*** Begin section ***

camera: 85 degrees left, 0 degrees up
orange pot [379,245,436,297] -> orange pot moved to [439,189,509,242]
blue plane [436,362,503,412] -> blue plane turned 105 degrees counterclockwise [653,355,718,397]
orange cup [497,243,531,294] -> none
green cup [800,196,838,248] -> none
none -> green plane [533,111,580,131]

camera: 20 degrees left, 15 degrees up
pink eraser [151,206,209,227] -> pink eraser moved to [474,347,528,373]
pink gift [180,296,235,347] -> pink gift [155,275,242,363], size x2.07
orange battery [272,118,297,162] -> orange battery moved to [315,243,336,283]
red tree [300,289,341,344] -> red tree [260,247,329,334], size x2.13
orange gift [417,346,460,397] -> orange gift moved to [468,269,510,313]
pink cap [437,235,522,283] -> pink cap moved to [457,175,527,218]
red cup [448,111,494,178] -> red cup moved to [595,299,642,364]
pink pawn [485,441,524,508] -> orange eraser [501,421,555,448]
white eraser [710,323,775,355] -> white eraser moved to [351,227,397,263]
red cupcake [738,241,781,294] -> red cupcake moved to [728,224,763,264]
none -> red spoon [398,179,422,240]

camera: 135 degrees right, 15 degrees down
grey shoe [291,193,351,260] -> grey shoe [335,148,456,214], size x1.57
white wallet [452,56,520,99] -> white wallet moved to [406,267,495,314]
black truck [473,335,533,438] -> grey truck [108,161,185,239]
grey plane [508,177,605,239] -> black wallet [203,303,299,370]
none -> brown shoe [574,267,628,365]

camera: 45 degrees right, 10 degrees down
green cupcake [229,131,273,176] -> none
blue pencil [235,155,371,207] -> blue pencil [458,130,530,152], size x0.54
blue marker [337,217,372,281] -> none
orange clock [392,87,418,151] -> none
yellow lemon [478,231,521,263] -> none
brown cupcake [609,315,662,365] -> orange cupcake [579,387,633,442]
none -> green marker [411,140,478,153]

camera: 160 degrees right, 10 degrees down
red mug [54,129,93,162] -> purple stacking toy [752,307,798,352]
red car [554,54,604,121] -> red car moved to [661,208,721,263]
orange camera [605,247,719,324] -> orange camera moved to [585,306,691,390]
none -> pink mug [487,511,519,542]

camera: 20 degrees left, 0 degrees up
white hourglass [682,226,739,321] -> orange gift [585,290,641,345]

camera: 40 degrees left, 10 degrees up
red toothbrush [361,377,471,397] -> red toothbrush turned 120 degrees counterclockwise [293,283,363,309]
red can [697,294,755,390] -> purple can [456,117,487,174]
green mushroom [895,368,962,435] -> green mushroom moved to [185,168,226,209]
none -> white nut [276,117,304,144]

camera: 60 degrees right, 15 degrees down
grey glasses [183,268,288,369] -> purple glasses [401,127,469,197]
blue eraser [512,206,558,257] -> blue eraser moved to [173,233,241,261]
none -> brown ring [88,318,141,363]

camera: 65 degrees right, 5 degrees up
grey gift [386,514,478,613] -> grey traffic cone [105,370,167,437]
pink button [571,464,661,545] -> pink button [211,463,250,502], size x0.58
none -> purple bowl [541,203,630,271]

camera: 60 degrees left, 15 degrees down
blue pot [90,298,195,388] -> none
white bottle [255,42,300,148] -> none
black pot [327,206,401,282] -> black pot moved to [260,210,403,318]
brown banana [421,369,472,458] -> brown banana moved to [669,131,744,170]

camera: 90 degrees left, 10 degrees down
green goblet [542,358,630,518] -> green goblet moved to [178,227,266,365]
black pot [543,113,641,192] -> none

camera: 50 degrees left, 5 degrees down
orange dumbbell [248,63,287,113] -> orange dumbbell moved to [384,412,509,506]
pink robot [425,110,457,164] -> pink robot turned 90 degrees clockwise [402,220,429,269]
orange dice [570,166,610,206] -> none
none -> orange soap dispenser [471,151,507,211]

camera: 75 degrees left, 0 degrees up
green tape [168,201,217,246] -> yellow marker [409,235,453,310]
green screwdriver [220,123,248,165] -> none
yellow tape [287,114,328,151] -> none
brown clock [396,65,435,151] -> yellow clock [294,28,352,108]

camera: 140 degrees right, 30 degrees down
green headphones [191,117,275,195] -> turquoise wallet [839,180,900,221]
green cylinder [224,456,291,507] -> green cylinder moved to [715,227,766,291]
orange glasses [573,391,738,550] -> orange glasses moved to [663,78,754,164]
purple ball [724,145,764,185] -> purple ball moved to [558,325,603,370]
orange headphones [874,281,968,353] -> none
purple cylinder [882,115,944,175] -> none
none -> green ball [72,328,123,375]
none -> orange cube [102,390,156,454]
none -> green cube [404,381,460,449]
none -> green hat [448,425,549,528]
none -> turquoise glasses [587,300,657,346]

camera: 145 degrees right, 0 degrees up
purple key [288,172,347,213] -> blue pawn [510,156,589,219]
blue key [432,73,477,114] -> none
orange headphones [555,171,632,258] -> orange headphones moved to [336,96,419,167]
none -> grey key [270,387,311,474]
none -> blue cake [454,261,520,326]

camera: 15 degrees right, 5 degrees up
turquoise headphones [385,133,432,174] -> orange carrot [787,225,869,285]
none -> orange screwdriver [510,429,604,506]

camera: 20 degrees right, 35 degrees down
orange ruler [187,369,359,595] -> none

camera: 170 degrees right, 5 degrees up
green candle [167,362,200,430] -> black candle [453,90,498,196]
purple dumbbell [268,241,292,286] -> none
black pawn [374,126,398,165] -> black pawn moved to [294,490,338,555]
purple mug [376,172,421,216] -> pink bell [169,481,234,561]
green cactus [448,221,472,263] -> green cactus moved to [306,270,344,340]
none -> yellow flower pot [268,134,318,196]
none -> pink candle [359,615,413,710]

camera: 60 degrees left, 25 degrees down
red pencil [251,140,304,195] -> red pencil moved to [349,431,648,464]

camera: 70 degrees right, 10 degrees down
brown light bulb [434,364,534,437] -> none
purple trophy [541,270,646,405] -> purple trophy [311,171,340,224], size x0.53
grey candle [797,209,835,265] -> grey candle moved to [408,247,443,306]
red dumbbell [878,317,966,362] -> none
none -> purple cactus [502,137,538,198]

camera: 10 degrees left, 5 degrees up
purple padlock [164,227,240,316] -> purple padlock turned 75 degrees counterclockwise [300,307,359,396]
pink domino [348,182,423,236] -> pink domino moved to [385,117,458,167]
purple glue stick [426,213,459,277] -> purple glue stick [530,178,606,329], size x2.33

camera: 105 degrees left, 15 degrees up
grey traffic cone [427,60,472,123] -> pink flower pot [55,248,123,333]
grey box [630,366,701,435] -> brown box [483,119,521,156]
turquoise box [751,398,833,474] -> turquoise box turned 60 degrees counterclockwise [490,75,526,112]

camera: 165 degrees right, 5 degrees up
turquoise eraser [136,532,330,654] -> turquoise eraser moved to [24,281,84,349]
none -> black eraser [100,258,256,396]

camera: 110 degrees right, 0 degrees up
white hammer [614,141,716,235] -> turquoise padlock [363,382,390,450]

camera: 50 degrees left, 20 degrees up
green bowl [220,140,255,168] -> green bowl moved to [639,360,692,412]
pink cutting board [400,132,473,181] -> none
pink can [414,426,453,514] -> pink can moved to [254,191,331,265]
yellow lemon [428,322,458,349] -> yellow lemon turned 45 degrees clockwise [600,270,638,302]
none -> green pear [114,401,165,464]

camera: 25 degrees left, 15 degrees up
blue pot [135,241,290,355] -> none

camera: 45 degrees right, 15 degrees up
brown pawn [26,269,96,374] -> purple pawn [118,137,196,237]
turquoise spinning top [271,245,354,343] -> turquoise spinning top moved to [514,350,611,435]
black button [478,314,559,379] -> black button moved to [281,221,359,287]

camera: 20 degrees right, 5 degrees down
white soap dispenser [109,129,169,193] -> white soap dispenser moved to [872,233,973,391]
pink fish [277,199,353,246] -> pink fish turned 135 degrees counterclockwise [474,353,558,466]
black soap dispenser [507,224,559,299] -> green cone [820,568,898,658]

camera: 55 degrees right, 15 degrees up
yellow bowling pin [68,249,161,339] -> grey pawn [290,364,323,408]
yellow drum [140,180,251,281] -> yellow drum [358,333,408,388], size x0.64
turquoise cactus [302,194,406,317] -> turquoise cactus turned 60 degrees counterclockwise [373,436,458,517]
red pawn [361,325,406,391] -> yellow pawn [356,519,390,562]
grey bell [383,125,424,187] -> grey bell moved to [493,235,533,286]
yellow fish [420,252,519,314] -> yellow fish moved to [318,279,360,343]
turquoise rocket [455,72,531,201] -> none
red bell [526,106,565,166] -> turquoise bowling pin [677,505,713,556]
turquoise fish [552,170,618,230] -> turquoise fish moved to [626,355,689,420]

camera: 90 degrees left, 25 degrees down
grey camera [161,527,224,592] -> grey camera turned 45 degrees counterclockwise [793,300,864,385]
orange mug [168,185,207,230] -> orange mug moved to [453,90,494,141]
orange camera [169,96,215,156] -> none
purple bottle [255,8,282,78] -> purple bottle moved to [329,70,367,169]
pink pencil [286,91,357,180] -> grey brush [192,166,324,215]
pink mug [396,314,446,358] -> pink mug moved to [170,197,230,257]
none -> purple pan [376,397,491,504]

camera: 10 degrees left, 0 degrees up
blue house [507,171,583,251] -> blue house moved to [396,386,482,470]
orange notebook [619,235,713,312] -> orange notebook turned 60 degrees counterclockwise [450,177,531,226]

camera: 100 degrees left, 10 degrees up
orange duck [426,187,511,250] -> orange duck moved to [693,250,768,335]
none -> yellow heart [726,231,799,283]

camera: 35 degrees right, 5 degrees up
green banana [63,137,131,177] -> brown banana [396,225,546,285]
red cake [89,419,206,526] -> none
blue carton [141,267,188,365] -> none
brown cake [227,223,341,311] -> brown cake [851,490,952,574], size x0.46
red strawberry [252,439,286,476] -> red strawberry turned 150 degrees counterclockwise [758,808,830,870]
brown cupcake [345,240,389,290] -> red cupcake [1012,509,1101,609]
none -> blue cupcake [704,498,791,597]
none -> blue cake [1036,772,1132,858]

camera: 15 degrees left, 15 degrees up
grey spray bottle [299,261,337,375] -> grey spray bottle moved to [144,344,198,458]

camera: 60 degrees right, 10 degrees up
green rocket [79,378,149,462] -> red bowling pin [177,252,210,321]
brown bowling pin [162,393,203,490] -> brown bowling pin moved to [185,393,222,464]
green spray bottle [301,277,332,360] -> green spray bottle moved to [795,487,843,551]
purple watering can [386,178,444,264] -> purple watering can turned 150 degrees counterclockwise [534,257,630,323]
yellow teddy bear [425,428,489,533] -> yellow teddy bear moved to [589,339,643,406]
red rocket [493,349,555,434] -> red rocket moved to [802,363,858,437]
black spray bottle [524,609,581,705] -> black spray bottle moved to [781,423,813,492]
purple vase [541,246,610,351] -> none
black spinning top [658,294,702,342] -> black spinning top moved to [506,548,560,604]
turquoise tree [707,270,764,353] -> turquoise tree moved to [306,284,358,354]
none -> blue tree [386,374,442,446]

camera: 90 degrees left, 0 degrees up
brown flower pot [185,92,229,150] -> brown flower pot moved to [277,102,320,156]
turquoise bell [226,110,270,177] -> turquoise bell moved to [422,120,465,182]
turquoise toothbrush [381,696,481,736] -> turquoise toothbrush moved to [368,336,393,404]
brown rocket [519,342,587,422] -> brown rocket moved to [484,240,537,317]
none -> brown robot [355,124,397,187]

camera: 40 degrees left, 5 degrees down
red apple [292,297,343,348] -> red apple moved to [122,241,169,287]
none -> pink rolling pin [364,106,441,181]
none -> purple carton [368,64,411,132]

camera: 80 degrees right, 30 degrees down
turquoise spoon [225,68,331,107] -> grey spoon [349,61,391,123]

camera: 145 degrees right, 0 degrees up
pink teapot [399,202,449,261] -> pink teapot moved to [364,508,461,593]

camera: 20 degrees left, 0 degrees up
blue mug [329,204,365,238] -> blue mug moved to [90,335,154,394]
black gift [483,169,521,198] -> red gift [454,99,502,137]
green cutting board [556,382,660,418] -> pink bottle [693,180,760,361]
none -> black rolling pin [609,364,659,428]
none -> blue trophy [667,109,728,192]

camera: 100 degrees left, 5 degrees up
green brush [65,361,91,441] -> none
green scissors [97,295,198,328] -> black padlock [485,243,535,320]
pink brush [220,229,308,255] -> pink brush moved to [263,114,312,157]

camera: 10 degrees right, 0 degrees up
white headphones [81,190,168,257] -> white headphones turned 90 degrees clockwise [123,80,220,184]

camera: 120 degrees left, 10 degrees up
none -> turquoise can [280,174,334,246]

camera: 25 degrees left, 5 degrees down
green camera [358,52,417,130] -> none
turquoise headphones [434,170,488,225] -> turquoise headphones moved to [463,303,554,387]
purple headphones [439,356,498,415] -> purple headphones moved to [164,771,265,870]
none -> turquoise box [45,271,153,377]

*** End section ***

=== Exercise aim ===
Reproduce exactly the section above that begins at the line containing "grey plane [508,177,605,239]" and ends at the line containing "green mushroom [895,368,962,435]", leaving out all other lines.

=== Expected answer ===
grey plane [508,177,605,239] -> black wallet [203,303,299,370]
none -> brown shoe [574,267,628,365]

camera: 45 degrees right, 10 degrees down
green cupcake [229,131,273,176] -> none
blue pencil [235,155,371,207] -> blue pencil [458,130,530,152], size x0.54
blue marker [337,217,372,281] -> none
orange clock [392,87,418,151] -> none
yellow lemon [478,231,521,263] -> none
brown cupcake [609,315,662,365] -> orange cupcake [579,387,633,442]
none -> green marker [411,140,478,153]

camera: 160 degrees right, 10 degrees down
red mug [54,129,93,162] -> purple stacking toy [752,307,798,352]
red car [554,54,604,121] -> red car moved to [661,208,721,263]
orange camera [605,247,719,324] -> orange camera moved to [585,306,691,390]
none -> pink mug [487,511,519,542]

camera: 20 degrees left, 0 degrees up
white hourglass [682,226,739,321] -> orange gift [585,290,641,345]

camera: 40 degrees left, 10 degrees up
red toothbrush [361,377,471,397] -> red toothbrush turned 120 degrees counterclockwise [293,283,363,309]
red can [697,294,755,390] -> purple can [456,117,487,174]
green mushroom [895,368,962,435] -> green mushroom moved to [185,168,226,209]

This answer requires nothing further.